═══ SUPPLIED DATA ═══

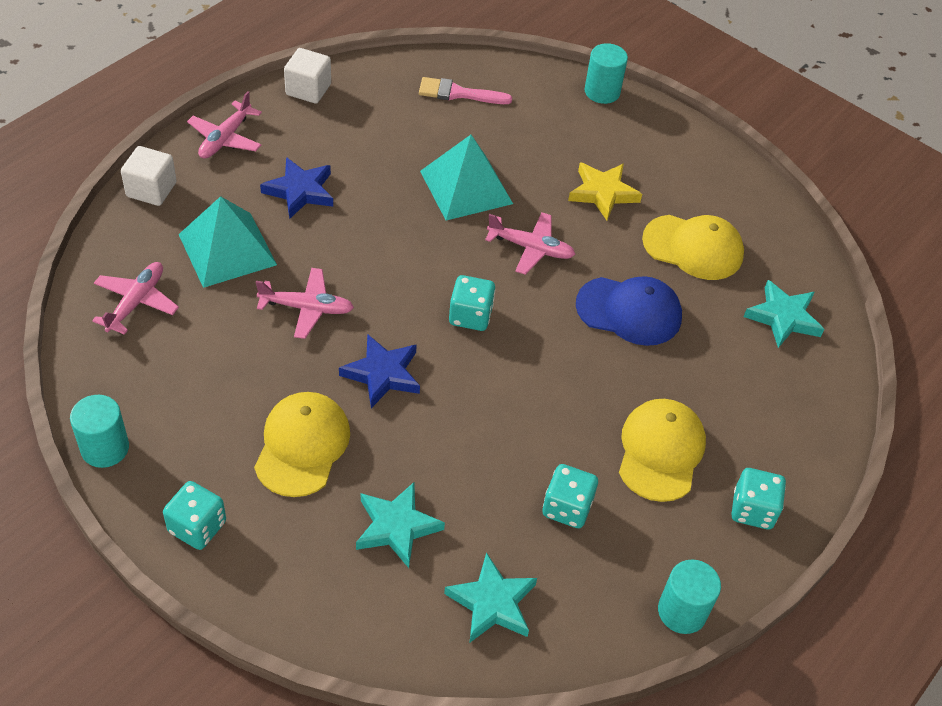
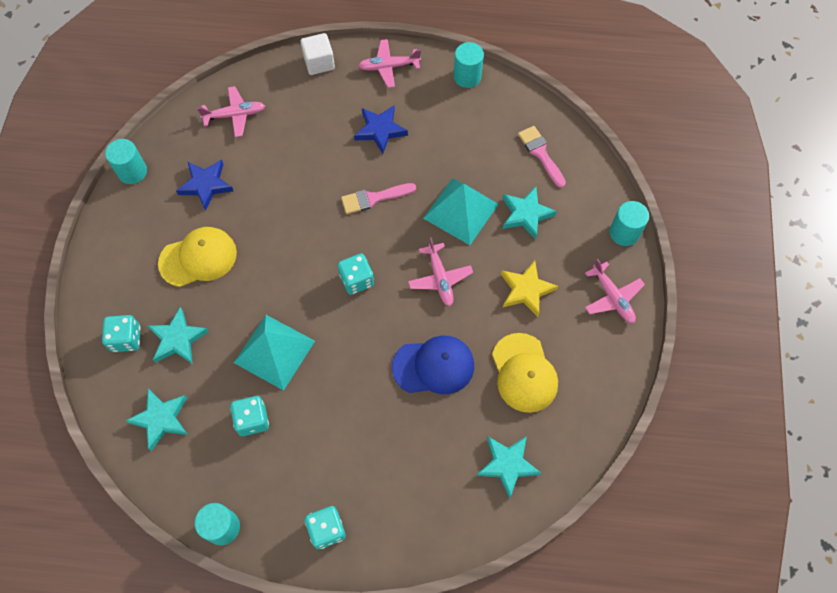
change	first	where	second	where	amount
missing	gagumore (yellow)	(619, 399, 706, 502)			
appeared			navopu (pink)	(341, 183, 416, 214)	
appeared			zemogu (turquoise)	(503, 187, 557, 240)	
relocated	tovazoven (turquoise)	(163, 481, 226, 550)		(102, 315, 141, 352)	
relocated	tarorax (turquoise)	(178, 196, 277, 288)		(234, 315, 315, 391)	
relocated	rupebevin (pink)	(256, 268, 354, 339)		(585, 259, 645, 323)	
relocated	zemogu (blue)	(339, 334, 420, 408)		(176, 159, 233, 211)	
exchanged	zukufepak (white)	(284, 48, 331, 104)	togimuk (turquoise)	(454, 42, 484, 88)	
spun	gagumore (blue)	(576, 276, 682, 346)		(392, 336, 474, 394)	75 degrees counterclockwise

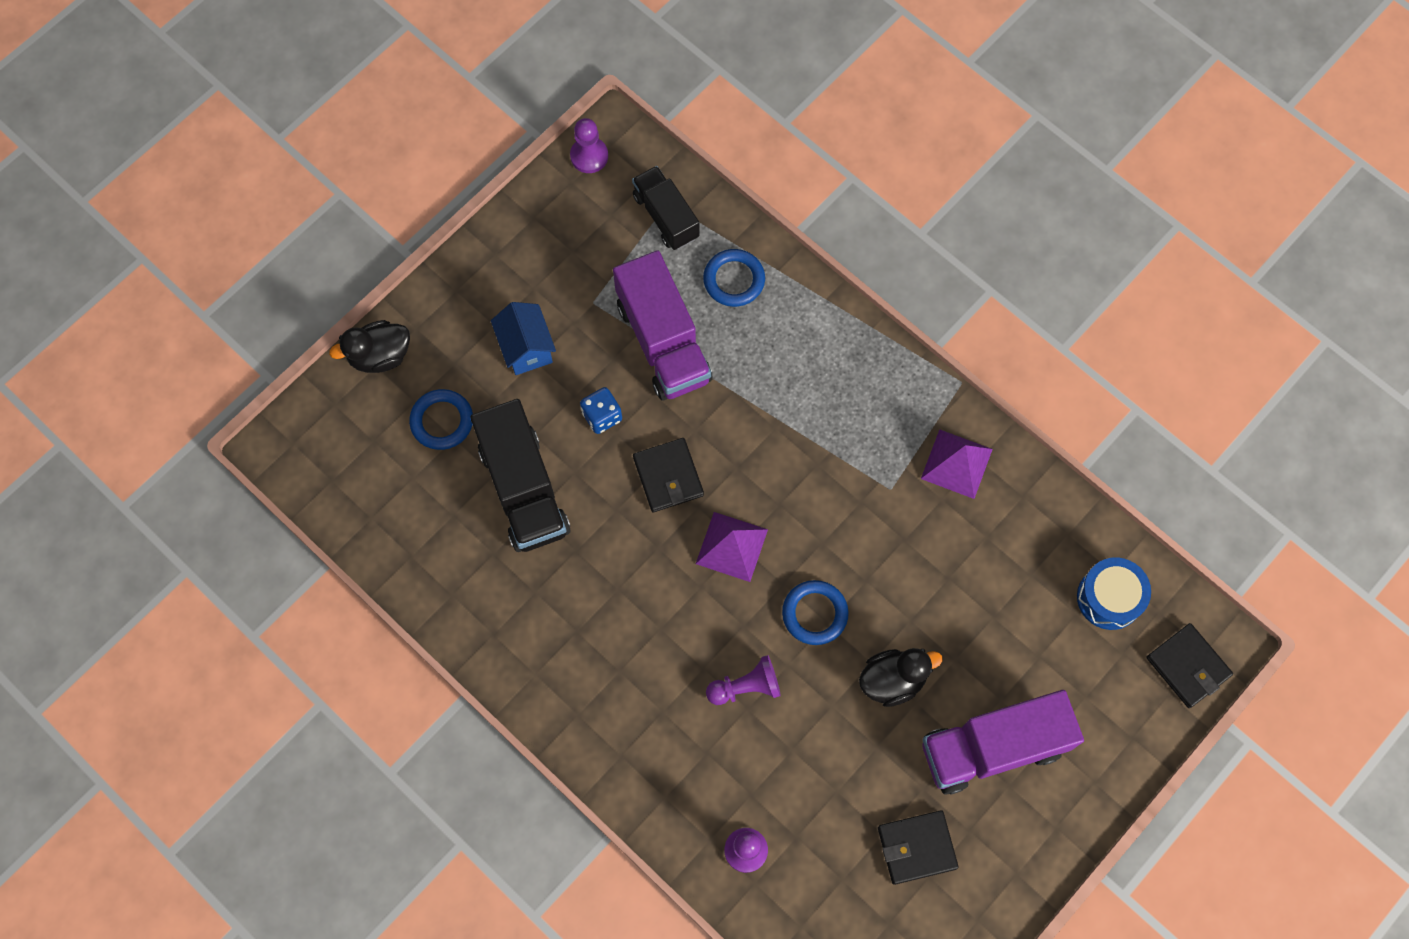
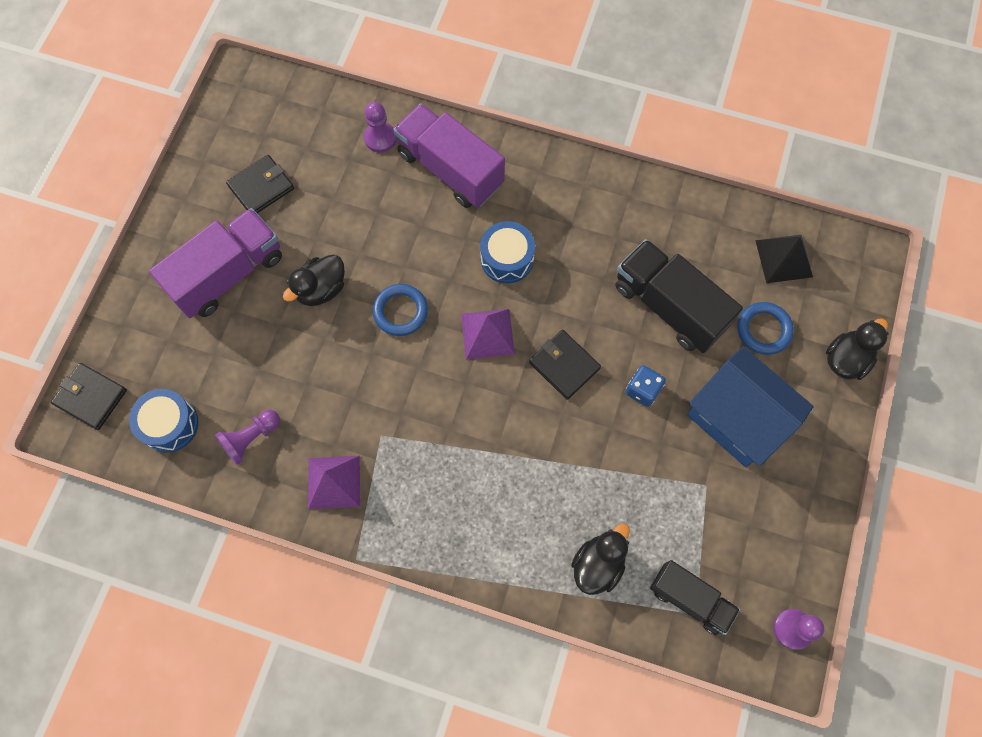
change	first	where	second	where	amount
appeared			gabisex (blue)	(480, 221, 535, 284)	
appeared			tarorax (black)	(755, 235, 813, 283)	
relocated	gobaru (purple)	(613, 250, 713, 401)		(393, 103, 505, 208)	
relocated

═══

■ WHAT THIS TASK INVOLVES
Number of lines with the string "pink" in the data above: report this figure and nothing more.

■ TASK OUTPUT
2